Stored records
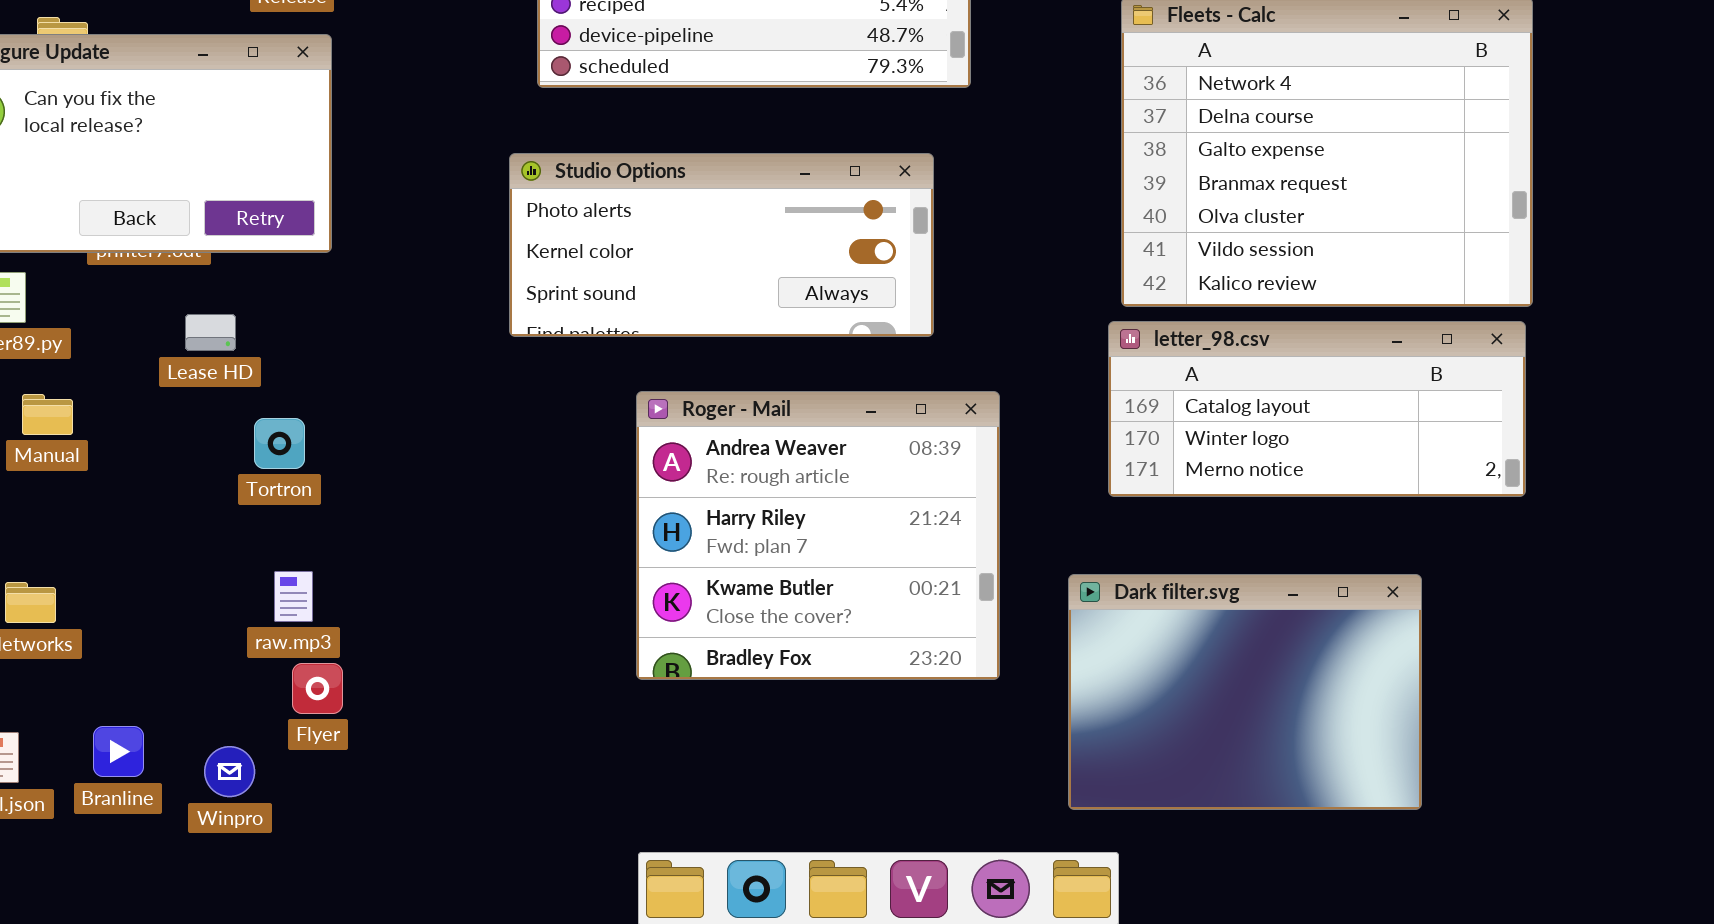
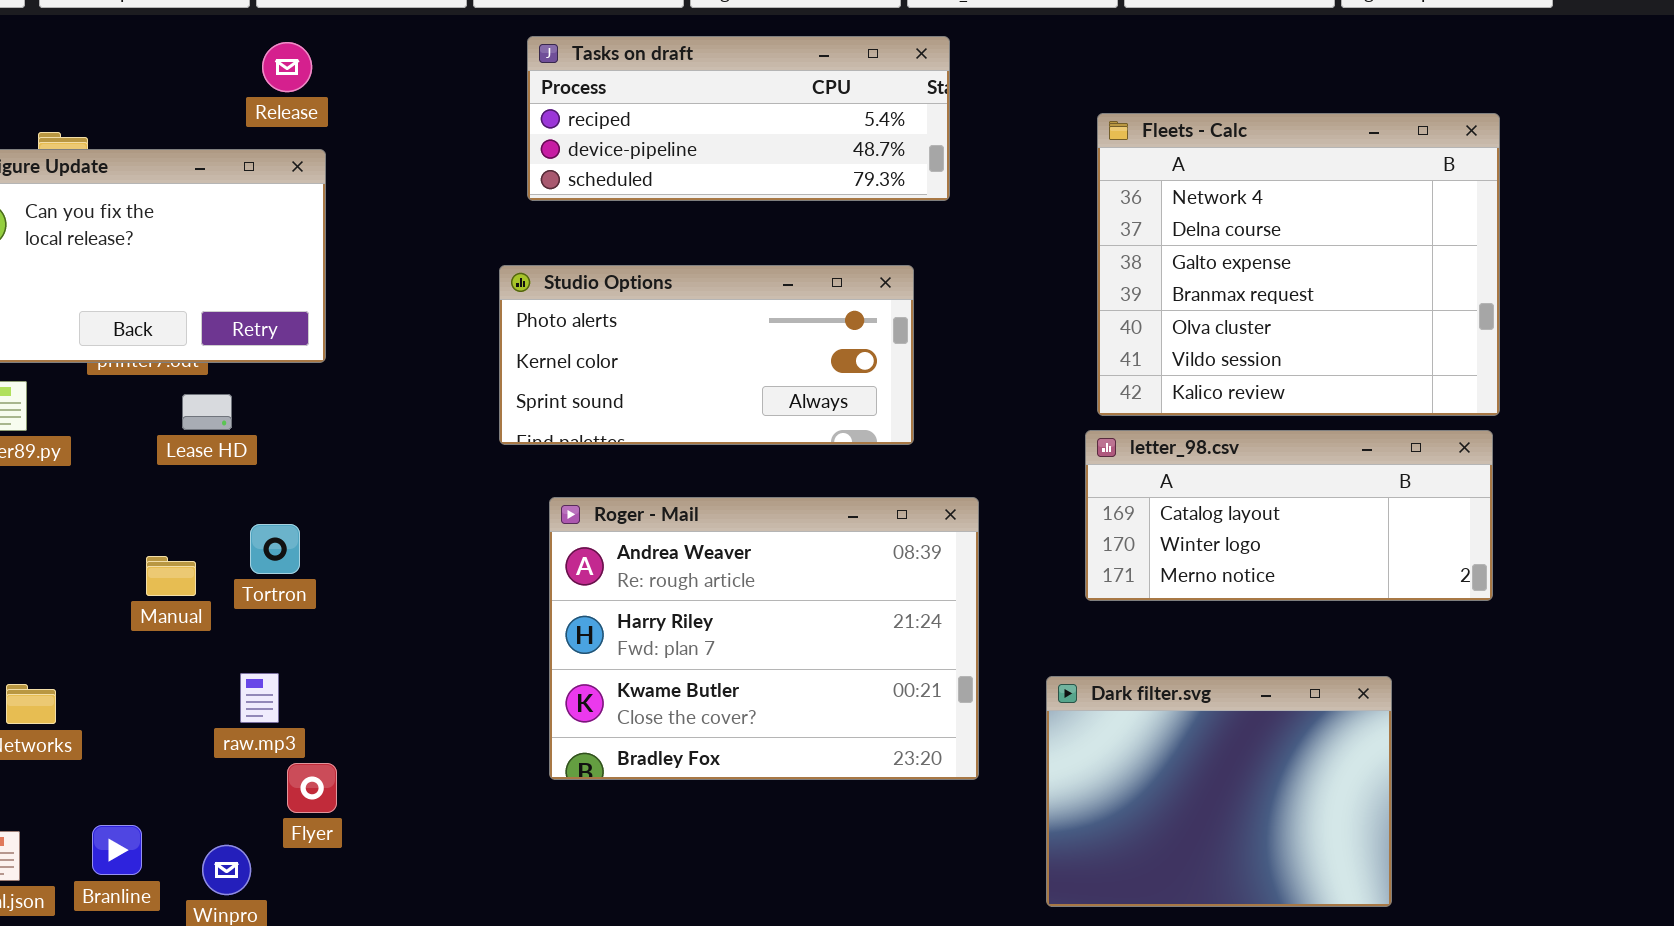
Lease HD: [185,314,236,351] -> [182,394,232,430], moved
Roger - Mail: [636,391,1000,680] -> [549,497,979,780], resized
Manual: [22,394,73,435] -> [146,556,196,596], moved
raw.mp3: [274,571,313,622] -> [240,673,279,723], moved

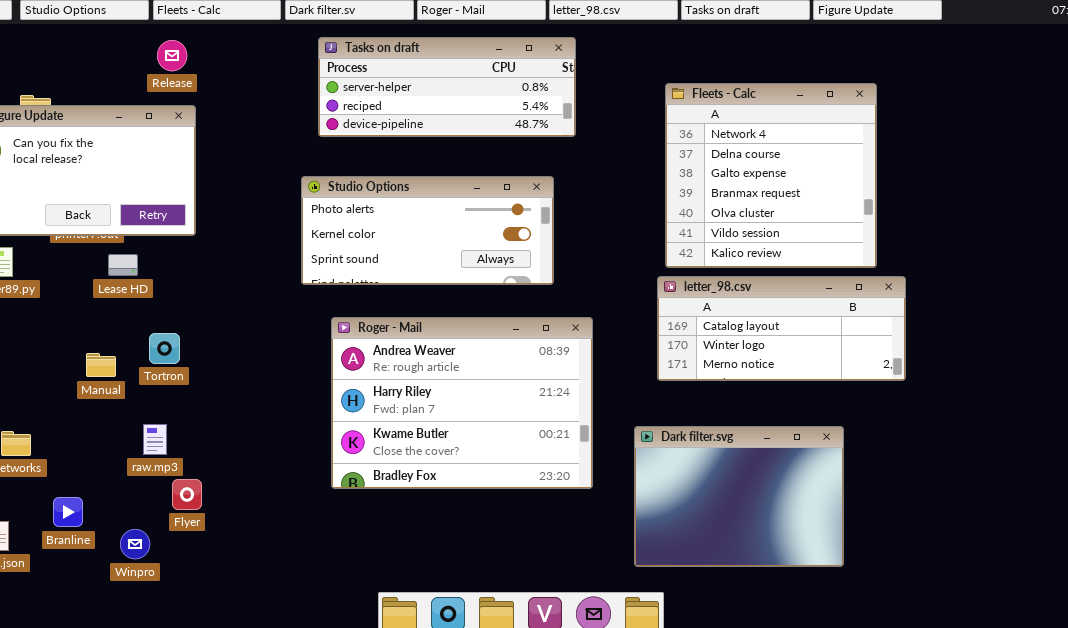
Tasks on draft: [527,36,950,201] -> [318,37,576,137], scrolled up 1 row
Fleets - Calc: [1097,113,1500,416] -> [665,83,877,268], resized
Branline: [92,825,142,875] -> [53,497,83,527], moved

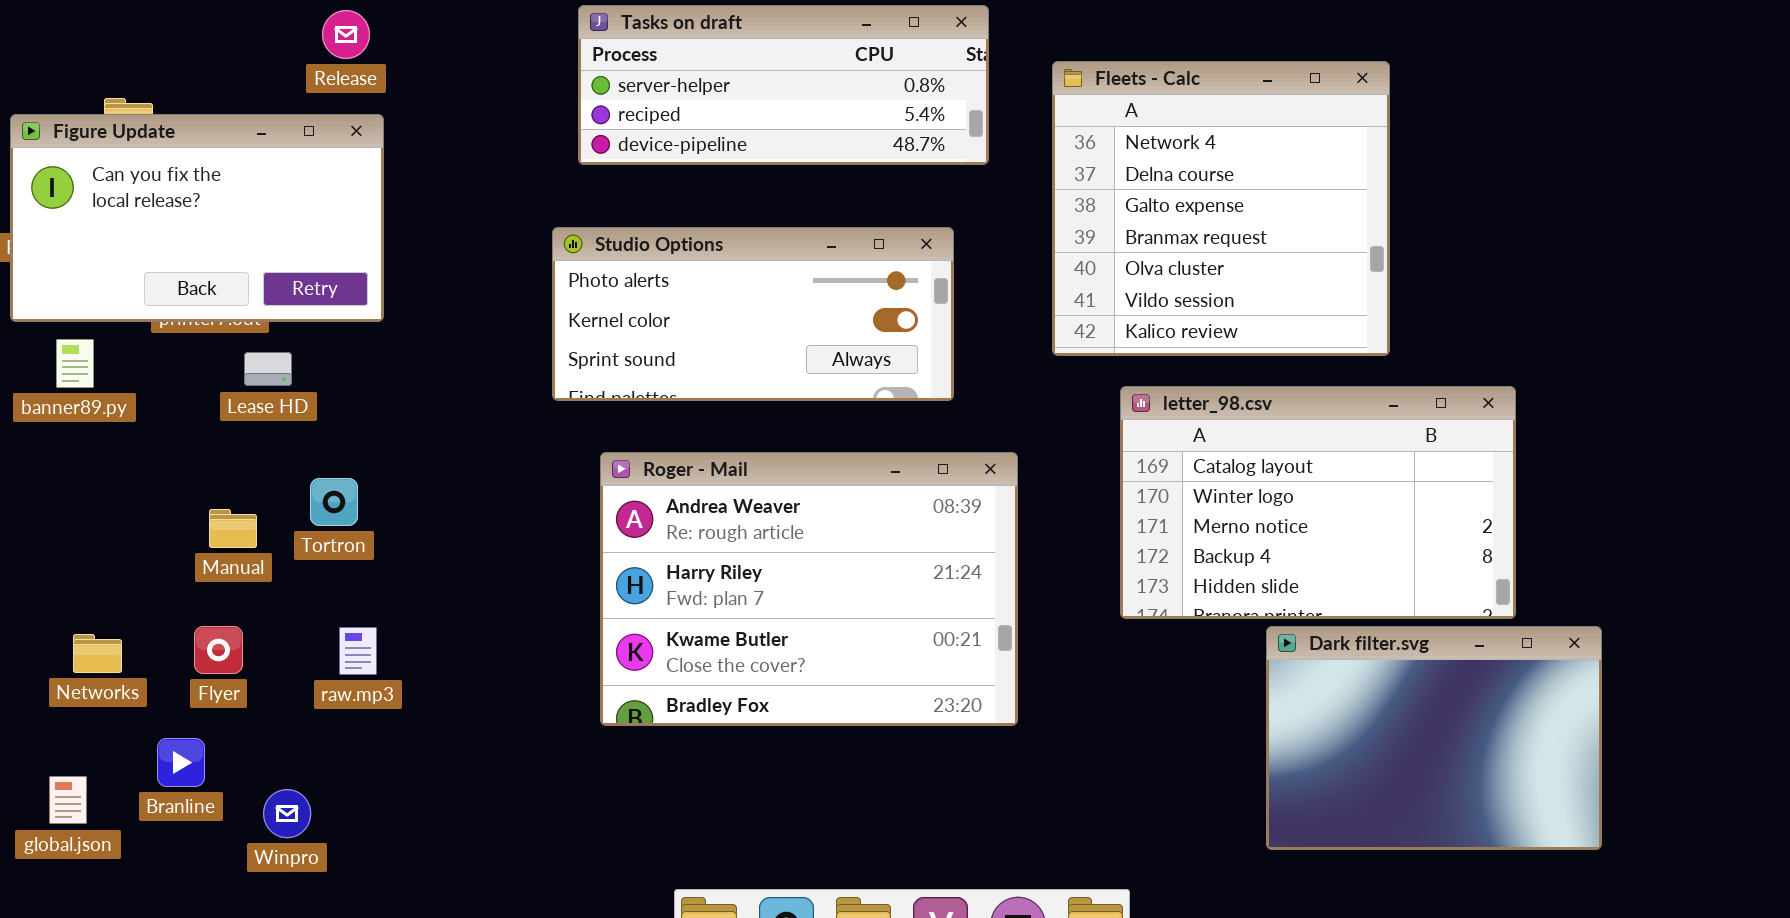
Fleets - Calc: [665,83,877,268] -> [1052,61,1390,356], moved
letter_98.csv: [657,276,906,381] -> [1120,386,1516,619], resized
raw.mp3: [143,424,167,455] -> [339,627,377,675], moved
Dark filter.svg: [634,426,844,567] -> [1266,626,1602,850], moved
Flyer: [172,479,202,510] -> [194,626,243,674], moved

[AIM OF THE EXERCISE] Look above for the line with "Tasks on draft: [527,36,950,201]" and the line with "letter_98.csv: [657,276,906,381] ->", then copy exactly the lines from the first through the second, both kept, with no pictures.

[ANSWER AREA]
Tasks on draft: [527,36,950,201] -> [318,37,576,137], scrolled up 1 row
Fleets - Calc: [1097,113,1500,416] -> [665,83,877,268], resized
Branline: [92,825,142,875] -> [53,497,83,527], moved

Fleets - Calc: [665,83,877,268] -> [1052,61,1390,356], moved
letter_98.csv: [657,276,906,381] -> [1120,386,1516,619], resized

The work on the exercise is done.